> _What you need to do_
Extract the full listing verbatim and drop any pictures from your copy.

> _Dataset entries_
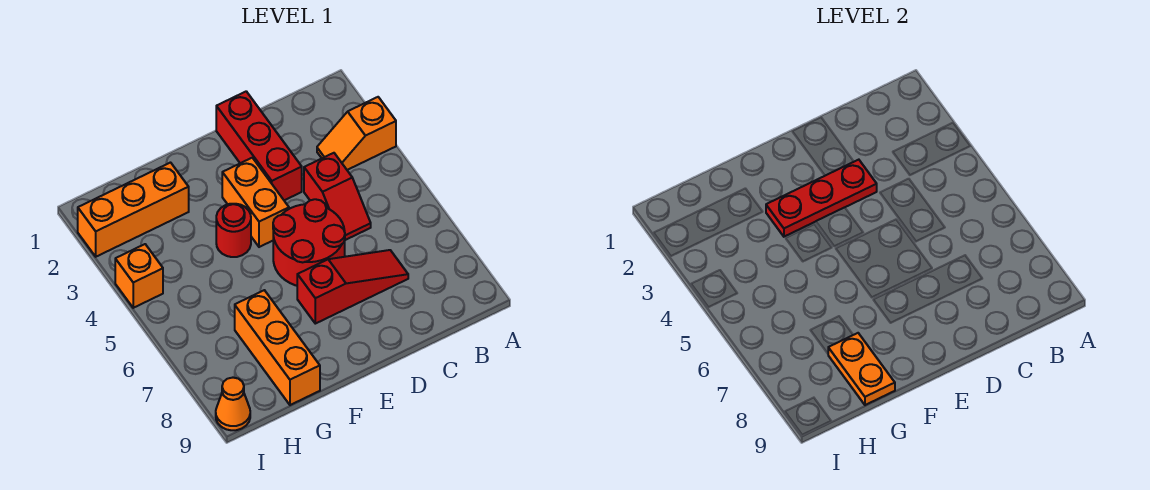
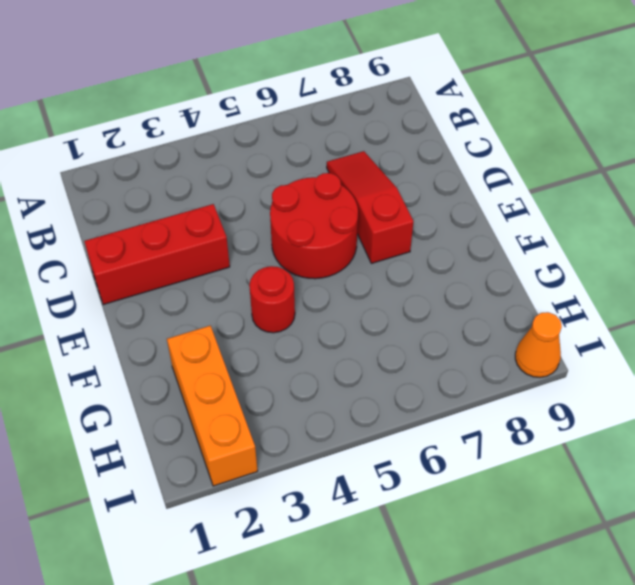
none -> orange slope A3:B3 level 1 top A
none -> red slope C4:C5 level 1 top 4
none -> orange brick E3:E4 level 1

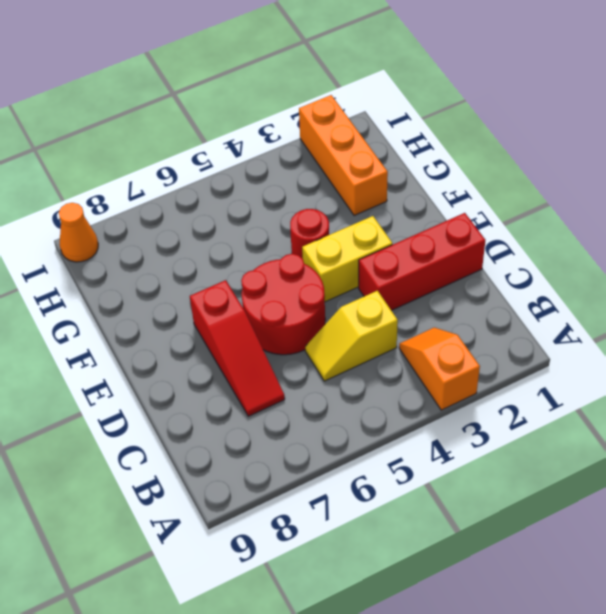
yellow slope C4:C5 level 1 top 4 -> red slope C4:C5 level 1 top 4
yellow brick E3:E4 level 1 -> orange brick E3:E4 level 1
none -> orange brick G7:G9 level 1
none -> orange brick I4 level 1
none -> red plate D3:F3 level 2

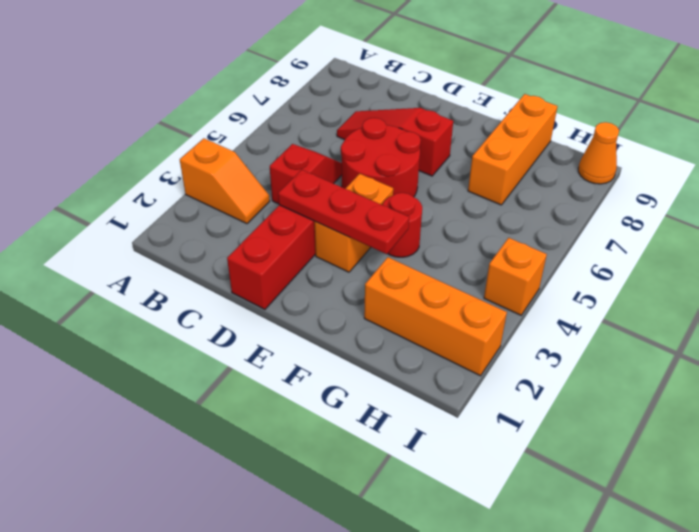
none -> orange plate G8:G9 level 2

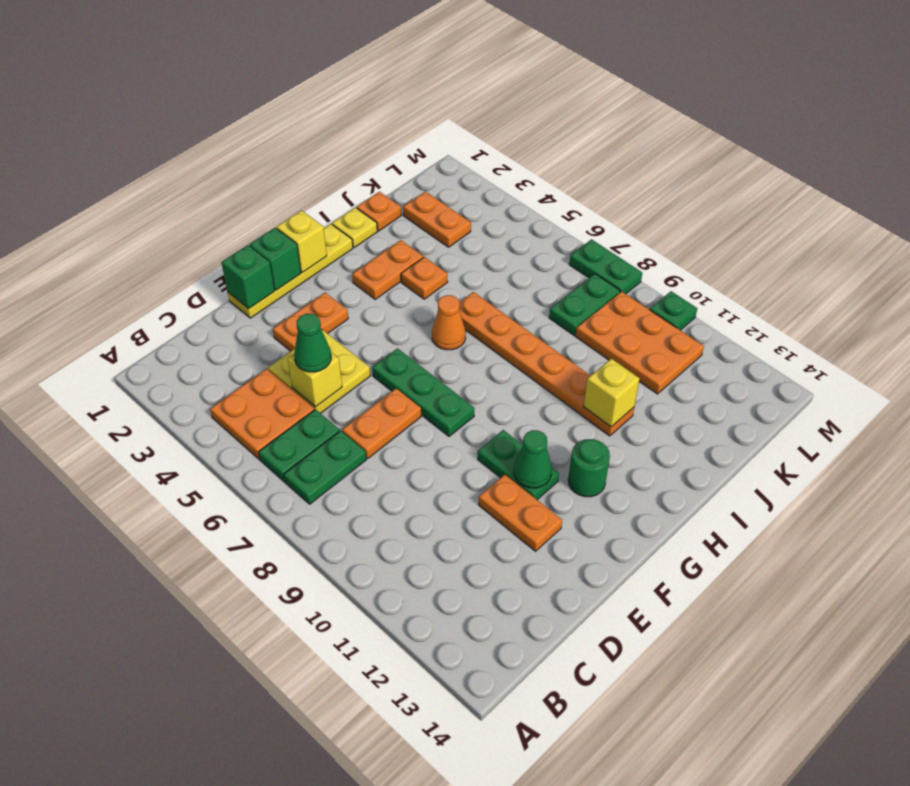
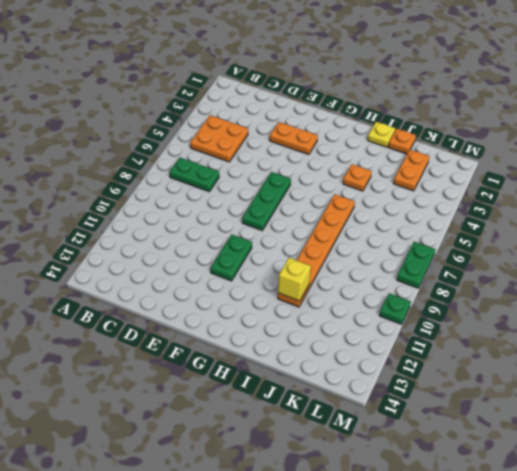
none -> green plate B6:C6 level 1
none -> yellow plate D4:E5 level 1
none -> orange plate D7:E7 level 1

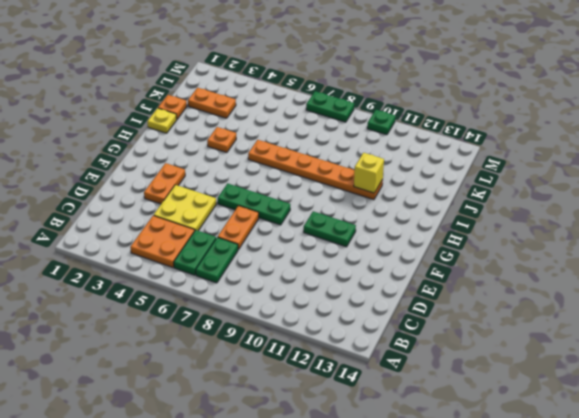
none -> yellow plate E1:H1 level 1
none -> orange plate E11:E12 level 1
none -> green round brick G12 level 1

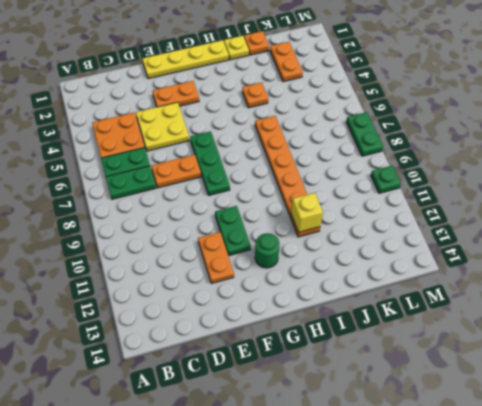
none -> orange plate H3:I3 level 1
none -> orange cone H6 level 1
none -> green plate K8:L8 level 1

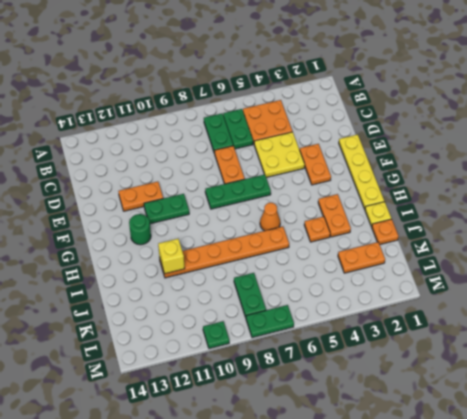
none -> orange plate K9:L11 level 1
none -> yellow brick D5 level 2
none -> green brick E1 level 2

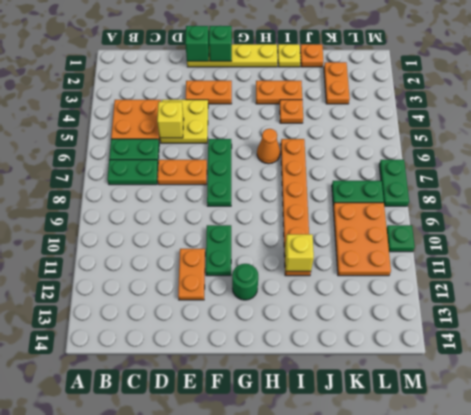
none -> green cone F11 level 2
none -> yellow brick G1 level 2
none -> green cone D5 level 3

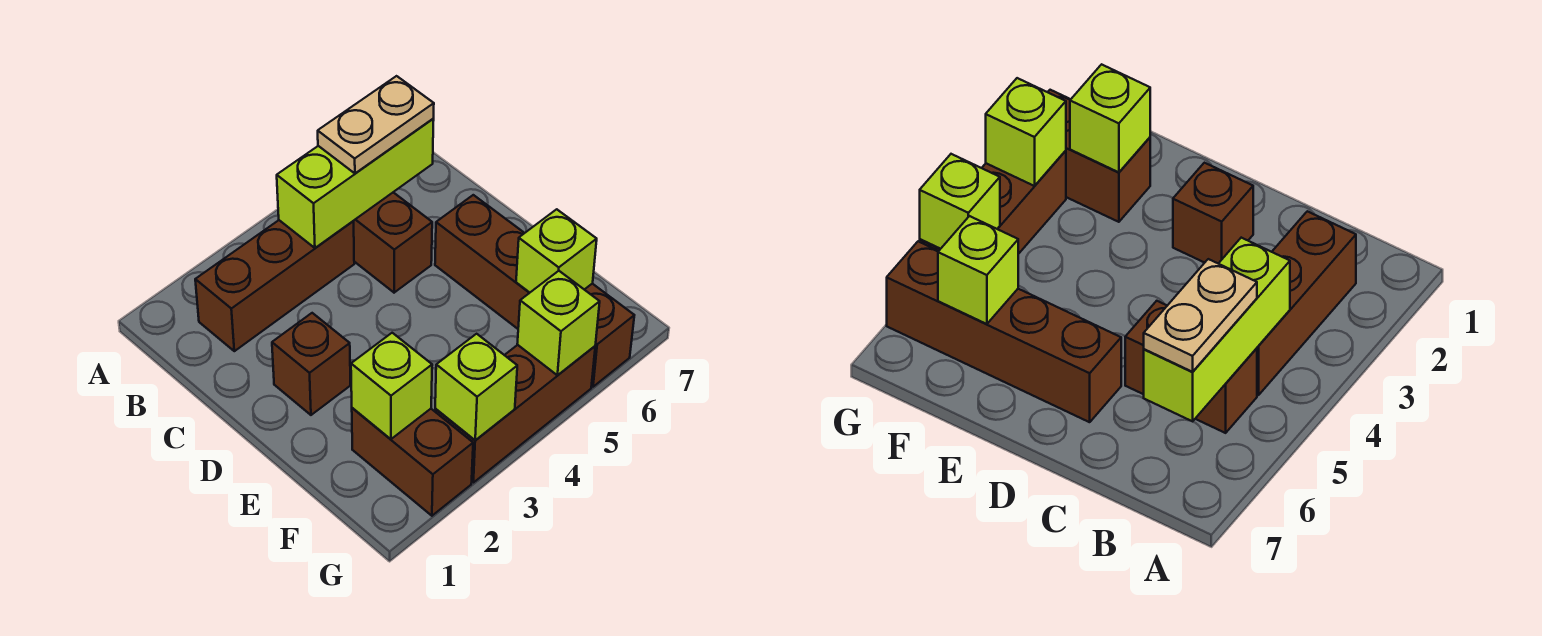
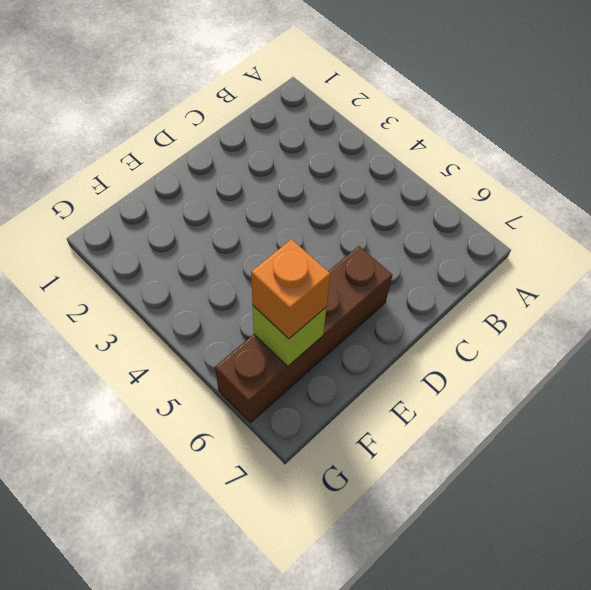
orange brick F6 level 3 -> none
none -> brown brick B2:B4 level 1
none -> brown brick B5:C5 level 1
none -> brown brick D2 level 1

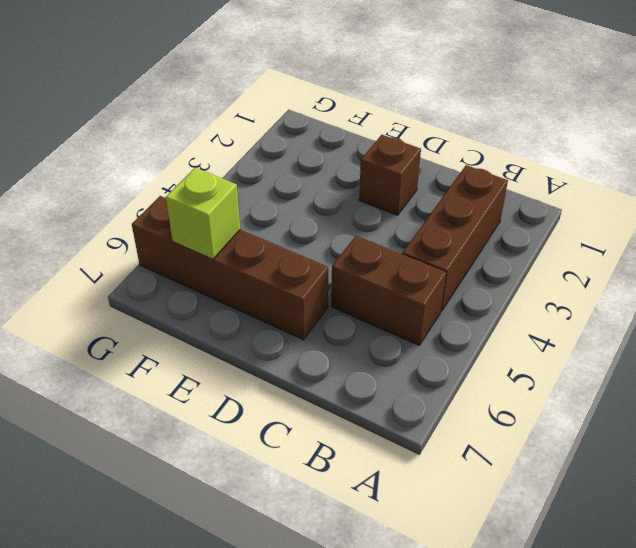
none -> brown brick F2:G2 level 1
none -> brown brick G3:G5 level 1
none -> lime brick B4:B6 level 2

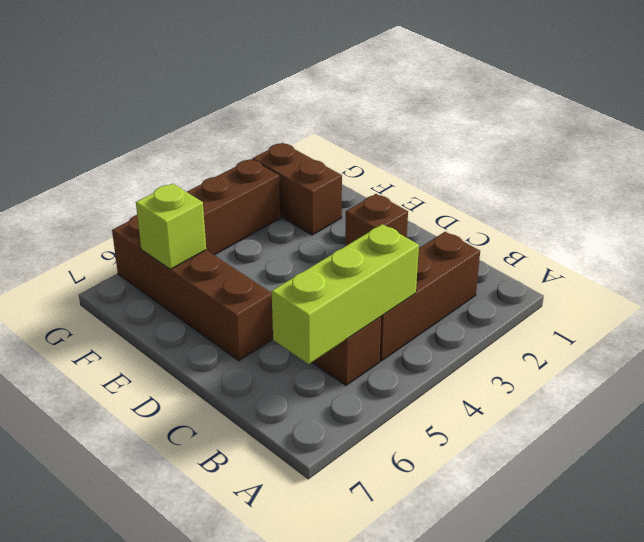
none -> lime brick F2 level 2
none -> lime brick G3 level 2
none -> lime brick G5 level 2

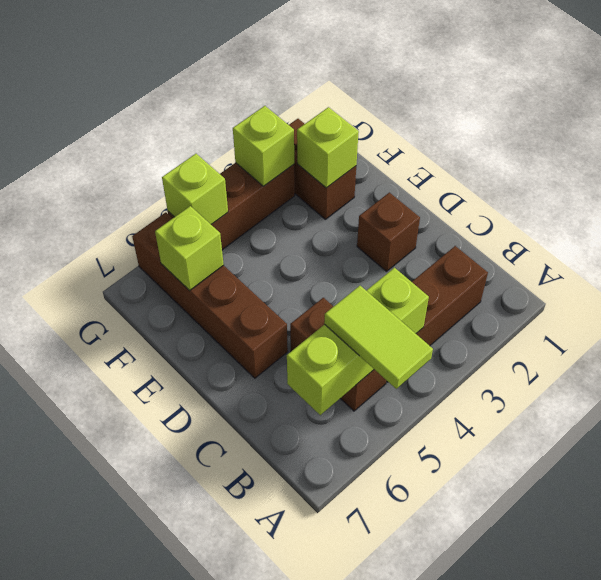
lime tile A5:B5 level 3 -> tan plate B5:B6 level 3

> _Reply to the task_
none -> orange slope A3:B3 level 1 top A
none -> red slope C4:C5 level 1 top 4
none -> orange brick E3:E4 level 1

yellow slope C4:C5 level 1 top 4 -> red slope C4:C5 level 1 top 4
yellow brick E3:E4 level 1 -> orange brick E3:E4 level 1
none -> orange brick G7:G9 level 1
none -> orange brick I4 level 1
none -> red plate D3:F3 level 2

none -> orange plate G8:G9 level 2

none -> green plate B6:C6 level 1
none -> yellow plate D4:E5 level 1
none -> orange plate D7:E7 level 1

none -> yellow plate E1:H1 level 1
none -> orange plate E11:E12 level 1
none -> green round brick G12 level 1

none -> orange plate H3:I3 level 1
none -> orange cone H6 level 1
none -> green plate K8:L8 level 1

none -> orange plate K9:L11 level 1
none -> yellow brick D5 level 2
none -> green brick E1 level 2

none -> green cone F11 level 2
none -> yellow brick G1 level 2
none -> green cone D5 level 3

orange brick F6 level 3 -> none
none -> brown brick B2:B4 level 1
none -> brown brick B5:C5 level 1
none -> brown brick D2 level 1

none -> brown brick F2:G2 level 1
none -> brown brick G3:G5 level 1
none -> lime brick B4:B6 level 2

none -> lime brick F2 level 2
none -> lime brick G3 level 2
none -> lime brick G5 level 2

lime tile A5:B5 level 3 -> tan plate B5:B6 level 3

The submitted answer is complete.